Work required> Under this line are the records; write out word for word the part that begins at the line containing "JP2 pin 2: N35 -> N25" and ends at the line containing "T3: PNP (B N1, C", and no more.

Provided entries>
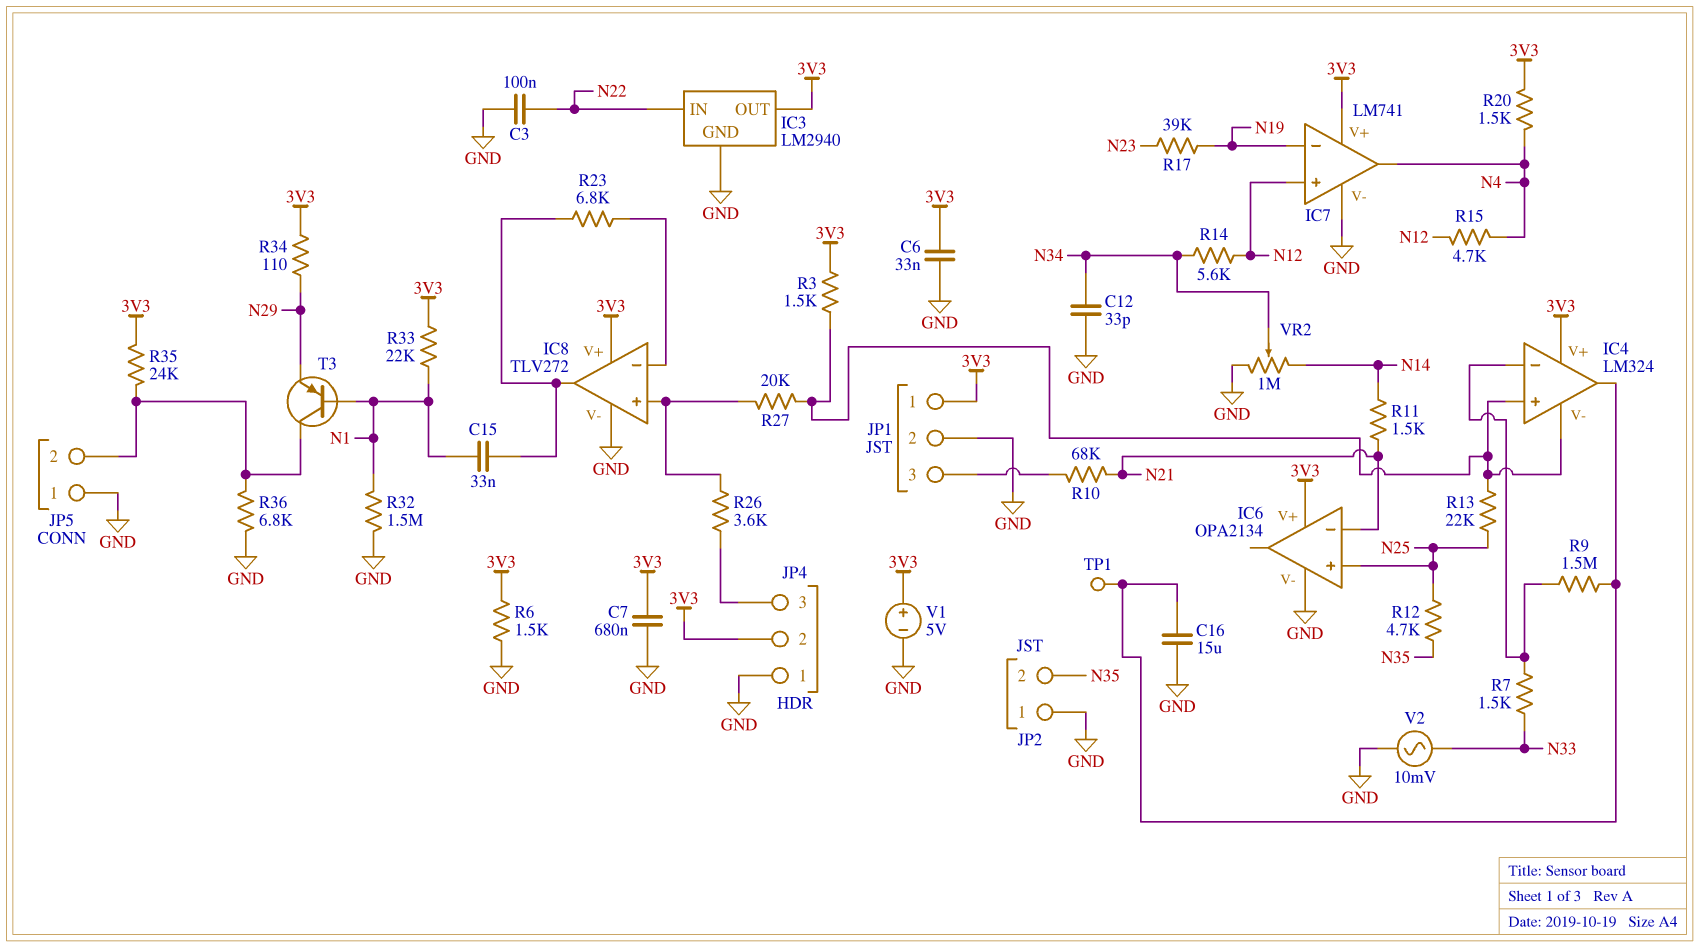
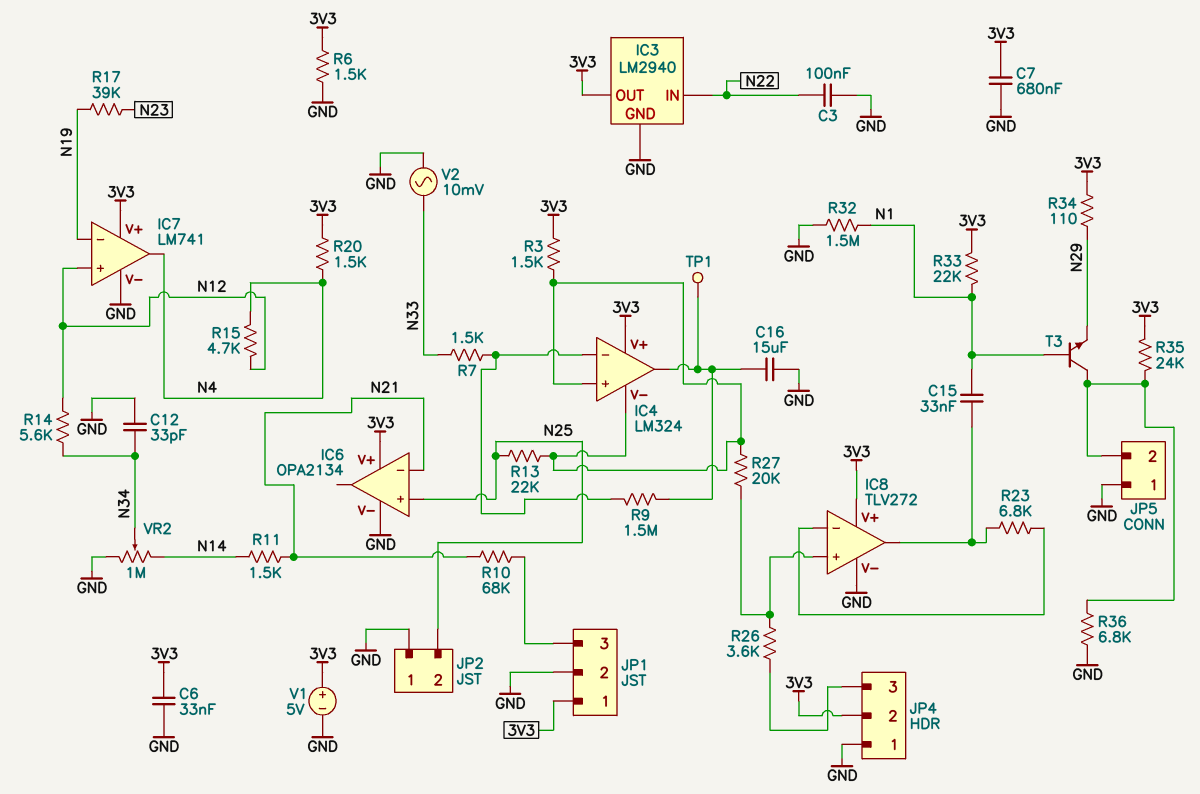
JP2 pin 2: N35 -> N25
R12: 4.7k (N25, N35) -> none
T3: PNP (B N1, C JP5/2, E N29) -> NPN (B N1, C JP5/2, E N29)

--

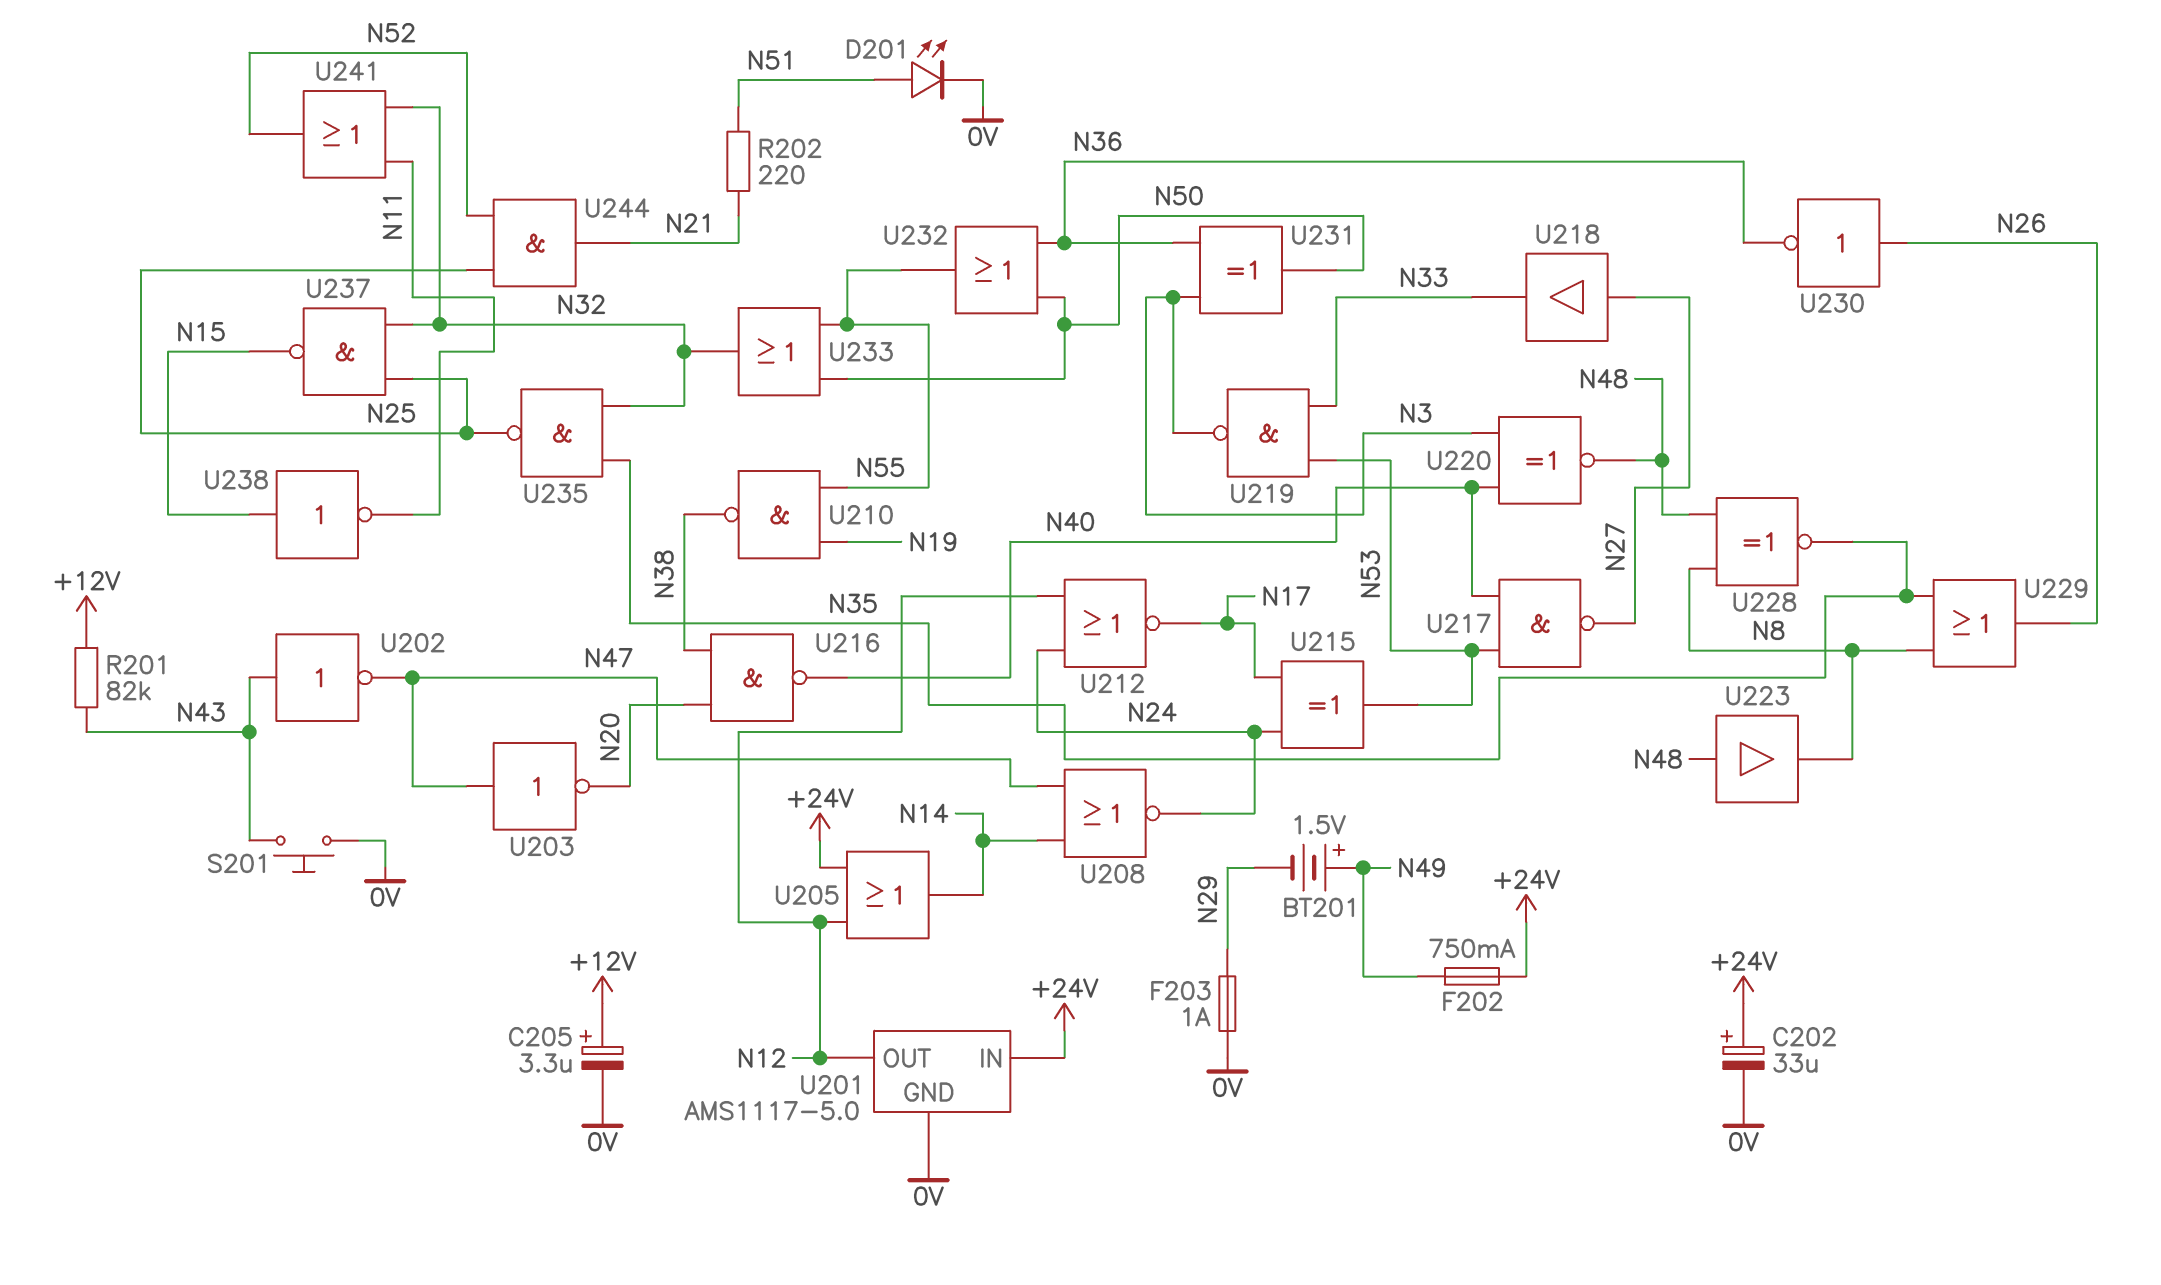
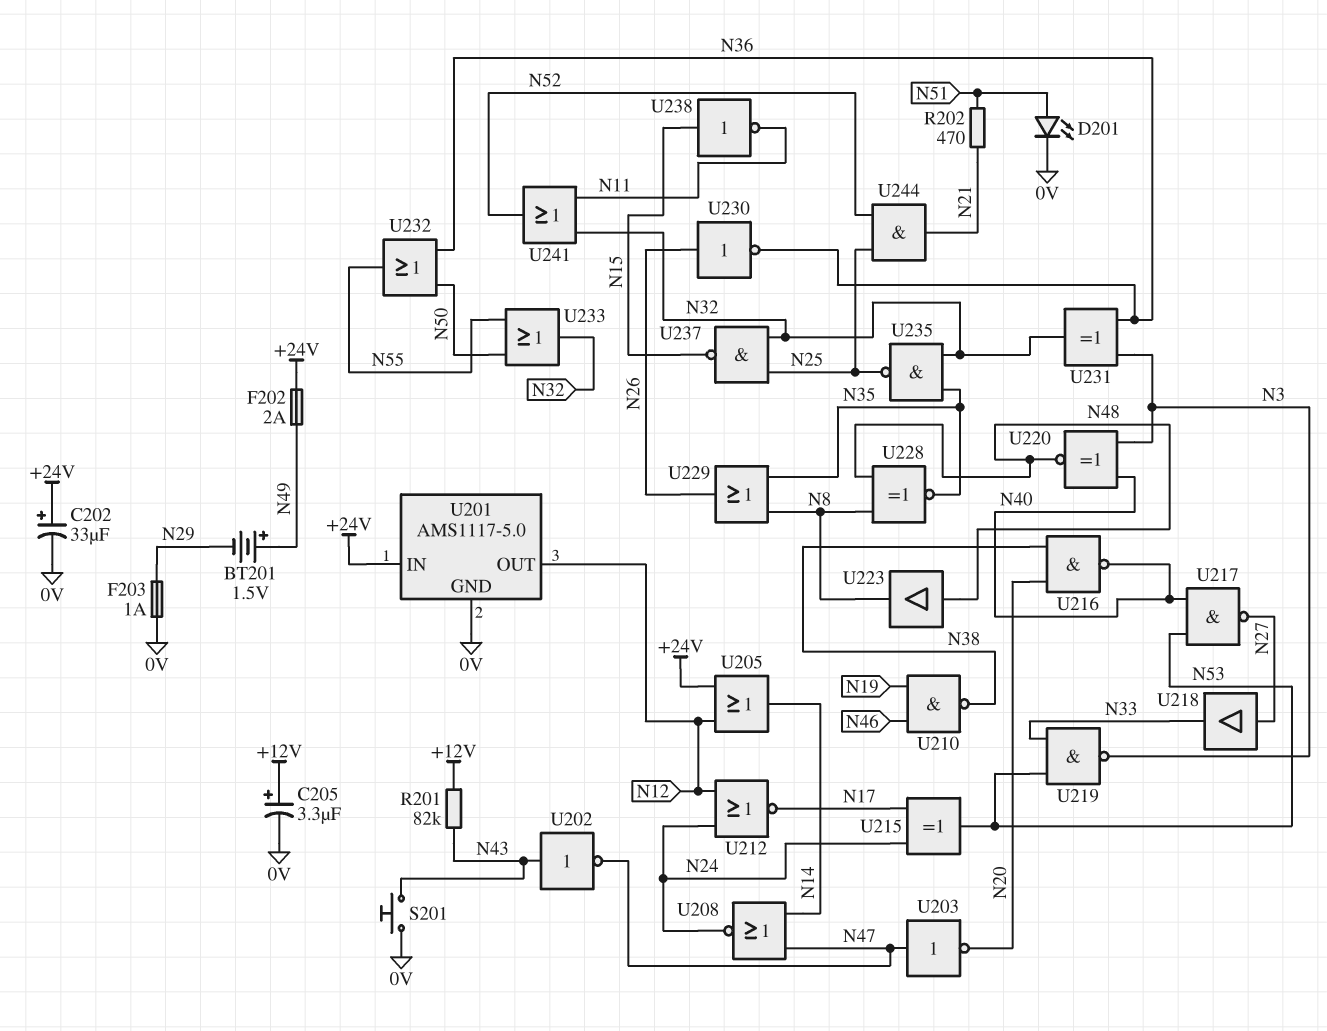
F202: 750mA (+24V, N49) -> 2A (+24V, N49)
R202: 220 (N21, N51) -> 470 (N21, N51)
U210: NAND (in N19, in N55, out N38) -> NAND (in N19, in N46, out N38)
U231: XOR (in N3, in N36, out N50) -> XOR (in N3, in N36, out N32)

Result>
JP2 pin 2: N35 -> N25
R12: 4.7k (N25, N35) -> none
T3: PNP (B N1, C JP5/2, E N29) -> NPN (B N1, C JP5/2, E N29)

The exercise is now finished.